╔══

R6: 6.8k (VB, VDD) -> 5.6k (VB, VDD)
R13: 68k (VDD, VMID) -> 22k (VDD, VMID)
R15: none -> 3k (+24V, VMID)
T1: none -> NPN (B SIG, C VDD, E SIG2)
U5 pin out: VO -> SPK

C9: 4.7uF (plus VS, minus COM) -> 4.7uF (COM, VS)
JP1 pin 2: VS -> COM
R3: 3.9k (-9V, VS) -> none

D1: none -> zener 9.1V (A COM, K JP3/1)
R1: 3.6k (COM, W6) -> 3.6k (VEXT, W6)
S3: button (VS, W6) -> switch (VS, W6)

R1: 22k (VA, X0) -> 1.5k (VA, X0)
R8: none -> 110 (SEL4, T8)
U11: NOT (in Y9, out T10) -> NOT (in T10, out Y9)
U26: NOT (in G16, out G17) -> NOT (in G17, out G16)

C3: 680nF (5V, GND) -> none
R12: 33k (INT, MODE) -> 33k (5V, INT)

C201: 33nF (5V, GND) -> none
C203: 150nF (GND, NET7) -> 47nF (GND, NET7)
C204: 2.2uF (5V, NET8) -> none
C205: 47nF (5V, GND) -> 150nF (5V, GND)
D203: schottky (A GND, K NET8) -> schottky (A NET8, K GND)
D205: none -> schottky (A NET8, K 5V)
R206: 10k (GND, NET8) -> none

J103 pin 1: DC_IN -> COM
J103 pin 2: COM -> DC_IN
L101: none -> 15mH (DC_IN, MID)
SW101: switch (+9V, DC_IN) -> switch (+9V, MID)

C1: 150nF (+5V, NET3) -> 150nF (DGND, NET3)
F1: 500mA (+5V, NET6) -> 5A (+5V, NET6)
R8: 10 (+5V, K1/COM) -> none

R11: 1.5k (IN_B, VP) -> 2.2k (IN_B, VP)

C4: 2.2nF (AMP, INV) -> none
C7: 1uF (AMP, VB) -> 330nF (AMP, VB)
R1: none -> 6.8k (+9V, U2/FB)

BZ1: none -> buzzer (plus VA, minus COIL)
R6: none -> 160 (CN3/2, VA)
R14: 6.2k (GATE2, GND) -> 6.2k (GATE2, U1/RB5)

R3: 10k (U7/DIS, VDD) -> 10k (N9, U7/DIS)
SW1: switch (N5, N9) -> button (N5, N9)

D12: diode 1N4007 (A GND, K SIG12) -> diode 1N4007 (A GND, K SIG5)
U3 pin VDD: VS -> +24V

╚══

▶ WHAT THE TASK ASKS
Retype the data exactly as given.

▶ RESPONSE AREA
R6: 6.8k (VB, VDD) -> 5.6k (VB, VDD)
R13: 68k (VDD, VMID) -> 22k (VDD, VMID)
R15: none -> 3k (+24V, VMID)
T1: none -> NPN (B SIG, C VDD, E SIG2)
U5 pin out: VO -> SPK

C9: 4.7uF (plus VS, minus COM) -> 4.7uF (COM, VS)
JP1 pin 2: VS -> COM
R3: 3.9k (-9V, VS) -> none

D1: none -> zener 9.1V (A COM, K JP3/1)
R1: 3.6k (COM, W6) -> 3.6k (VEXT, W6)
S3: button (VS, W6) -> switch (VS, W6)

R1: 22k (VA, X0) -> 1.5k (VA, X0)
R8: none -> 110 (SEL4, T8)
U11: NOT (in Y9, out T10) -> NOT (in T10, out Y9)
U26: NOT (in G16, out G17) -> NOT (in G17, out G16)

C3: 680nF (5V, GND) -> none
R12: 33k (INT, MODE) -> 33k (5V, INT)

C201: 33nF (5V, GND) -> none
C203: 150nF (GND, NET7) -> 47nF (GND, NET7)
C204: 2.2uF (5V, NET8) -> none
C205: 47nF (5V, GND) -> 150nF (5V, GND)
D203: schottky (A GND, K NET8) -> schottky (A NET8, K GND)
D205: none -> schottky (A NET8, K 5V)
R206: 10k (GND, NET8) -> none

J103 pin 1: DC_IN -> COM
J103 pin 2: COM -> DC_IN
L101: none -> 15mH (DC_IN, MID)
SW101: switch (+9V, DC_IN) -> switch (+9V, MID)

C1: 150nF (+5V, NET3) -> 150nF (DGND, NET3)
F1: 500mA (+5V, NET6) -> 5A (+5V, NET6)
R8: 10 (+5V, K1/COM) -> none

R11: 1.5k (IN_B, VP) -> 2.2k (IN_B, VP)

C4: 2.2nF (AMP, INV) -> none
C7: 1uF (AMP, VB) -> 330nF (AMP, VB)
R1: none -> 6.8k (+9V, U2/FB)

BZ1: none -> buzzer (plus VA, minus COIL)
R6: none -> 160 (CN3/2, VA)
R14: 6.2k (GATE2, GND) -> 6.2k (GATE2, U1/RB5)

R3: 10k (U7/DIS, VDD) -> 10k (N9, U7/DIS)
SW1: switch (N5, N9) -> button (N5, N9)

D12: diode 1N4007 (A GND, K SIG12) -> diode 1N4007 (A GND, K SIG5)
U3 pin VDD: VS -> +24V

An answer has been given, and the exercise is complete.